TASK DESCRIPTION
Entries follow. Give back exactly the lines starting at the one containing "white cheese: 4 -> 3" and ending at the one containing "purple ring: 4 -> 2", and no other lines.

ENTRIES SUPPLIED
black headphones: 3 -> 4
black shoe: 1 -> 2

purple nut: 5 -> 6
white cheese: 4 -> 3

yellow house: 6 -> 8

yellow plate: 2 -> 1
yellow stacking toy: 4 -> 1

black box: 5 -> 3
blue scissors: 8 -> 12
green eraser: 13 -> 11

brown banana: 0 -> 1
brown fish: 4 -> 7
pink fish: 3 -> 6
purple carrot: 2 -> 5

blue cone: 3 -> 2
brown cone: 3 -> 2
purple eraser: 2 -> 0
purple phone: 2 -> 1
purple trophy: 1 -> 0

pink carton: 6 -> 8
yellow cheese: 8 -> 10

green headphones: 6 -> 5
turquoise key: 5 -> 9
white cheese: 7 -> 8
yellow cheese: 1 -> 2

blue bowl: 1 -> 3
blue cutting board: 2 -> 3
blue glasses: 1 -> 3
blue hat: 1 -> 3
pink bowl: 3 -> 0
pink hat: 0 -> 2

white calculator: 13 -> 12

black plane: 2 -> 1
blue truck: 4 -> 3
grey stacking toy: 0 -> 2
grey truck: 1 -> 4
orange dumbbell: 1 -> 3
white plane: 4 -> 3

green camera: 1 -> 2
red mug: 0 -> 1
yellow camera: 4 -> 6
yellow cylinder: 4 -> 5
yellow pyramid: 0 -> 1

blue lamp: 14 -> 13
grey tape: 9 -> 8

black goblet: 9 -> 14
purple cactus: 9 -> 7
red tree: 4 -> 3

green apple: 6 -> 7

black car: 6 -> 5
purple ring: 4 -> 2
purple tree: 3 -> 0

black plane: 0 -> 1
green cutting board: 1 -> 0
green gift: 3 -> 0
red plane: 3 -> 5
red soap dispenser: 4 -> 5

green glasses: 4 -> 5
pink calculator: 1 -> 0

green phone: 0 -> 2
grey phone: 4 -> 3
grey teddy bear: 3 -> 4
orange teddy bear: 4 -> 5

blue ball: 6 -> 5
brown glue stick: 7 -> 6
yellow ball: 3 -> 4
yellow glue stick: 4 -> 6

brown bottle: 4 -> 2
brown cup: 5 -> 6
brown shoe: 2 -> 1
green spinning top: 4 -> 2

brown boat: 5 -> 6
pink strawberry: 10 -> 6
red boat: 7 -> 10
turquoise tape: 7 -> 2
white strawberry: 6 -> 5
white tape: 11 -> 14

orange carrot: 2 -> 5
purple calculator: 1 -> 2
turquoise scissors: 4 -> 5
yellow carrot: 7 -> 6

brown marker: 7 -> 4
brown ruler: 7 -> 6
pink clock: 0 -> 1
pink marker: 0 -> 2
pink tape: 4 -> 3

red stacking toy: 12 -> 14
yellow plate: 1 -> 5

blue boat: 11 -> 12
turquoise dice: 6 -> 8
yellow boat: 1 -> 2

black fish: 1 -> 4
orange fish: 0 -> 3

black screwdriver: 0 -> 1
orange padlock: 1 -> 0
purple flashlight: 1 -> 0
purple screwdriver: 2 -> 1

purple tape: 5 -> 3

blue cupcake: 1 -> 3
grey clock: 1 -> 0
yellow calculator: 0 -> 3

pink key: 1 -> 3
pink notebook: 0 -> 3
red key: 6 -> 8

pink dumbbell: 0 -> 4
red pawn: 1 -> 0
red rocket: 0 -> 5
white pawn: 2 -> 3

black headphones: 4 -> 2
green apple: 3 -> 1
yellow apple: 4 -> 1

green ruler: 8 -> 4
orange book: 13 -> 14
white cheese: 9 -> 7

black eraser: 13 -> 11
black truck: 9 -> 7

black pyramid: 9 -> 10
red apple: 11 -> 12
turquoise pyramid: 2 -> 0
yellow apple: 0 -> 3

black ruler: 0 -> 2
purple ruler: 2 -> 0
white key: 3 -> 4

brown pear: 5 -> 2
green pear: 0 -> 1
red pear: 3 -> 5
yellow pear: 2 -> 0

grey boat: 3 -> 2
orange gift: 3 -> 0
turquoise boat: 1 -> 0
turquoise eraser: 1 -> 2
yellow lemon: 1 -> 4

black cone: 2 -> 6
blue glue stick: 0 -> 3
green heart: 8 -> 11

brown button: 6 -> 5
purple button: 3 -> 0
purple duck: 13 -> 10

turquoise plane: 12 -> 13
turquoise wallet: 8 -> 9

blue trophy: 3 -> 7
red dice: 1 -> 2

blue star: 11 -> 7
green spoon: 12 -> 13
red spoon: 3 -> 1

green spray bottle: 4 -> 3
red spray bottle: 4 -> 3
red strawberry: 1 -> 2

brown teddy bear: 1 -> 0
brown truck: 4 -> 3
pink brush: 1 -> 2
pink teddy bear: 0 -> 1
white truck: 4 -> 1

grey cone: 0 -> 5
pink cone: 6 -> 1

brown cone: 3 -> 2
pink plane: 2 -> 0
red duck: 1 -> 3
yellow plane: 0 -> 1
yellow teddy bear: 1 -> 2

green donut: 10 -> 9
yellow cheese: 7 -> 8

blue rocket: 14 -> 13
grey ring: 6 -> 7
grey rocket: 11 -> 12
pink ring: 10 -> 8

TASK ANSWER
white cheese: 4 -> 3

yellow house: 6 -> 8

yellow plate: 2 -> 1
yellow stacking toy: 4 -> 1

black box: 5 -> 3
blue scissors: 8 -> 12
green eraser: 13 -> 11

brown banana: 0 -> 1
brown fish: 4 -> 7
pink fish: 3 -> 6
purple carrot: 2 -> 5

blue cone: 3 -> 2
brown cone: 3 -> 2
purple eraser: 2 -> 0
purple phone: 2 -> 1
purple trophy: 1 -> 0

pink carton: 6 -> 8
yellow cheese: 8 -> 10

green headphones: 6 -> 5
turquoise key: 5 -> 9
white cheese: 7 -> 8
yellow cheese: 1 -> 2

blue bowl: 1 -> 3
blue cutting board: 2 -> 3
blue glasses: 1 -> 3
blue hat: 1 -> 3
pink bowl: 3 -> 0
pink hat: 0 -> 2

white calculator: 13 -> 12

black plane: 2 -> 1
blue truck: 4 -> 3
grey stacking toy: 0 -> 2
grey truck: 1 -> 4
orange dumbbell: 1 -> 3
white plane: 4 -> 3

green camera: 1 -> 2
red mug: 0 -> 1
yellow camera: 4 -> 6
yellow cylinder: 4 -> 5
yellow pyramid: 0 -> 1

blue lamp: 14 -> 13
grey tape: 9 -> 8

black goblet: 9 -> 14
purple cactus: 9 -> 7
red tree: 4 -> 3

green apple: 6 -> 7

black car: 6 -> 5
purple ring: 4 -> 2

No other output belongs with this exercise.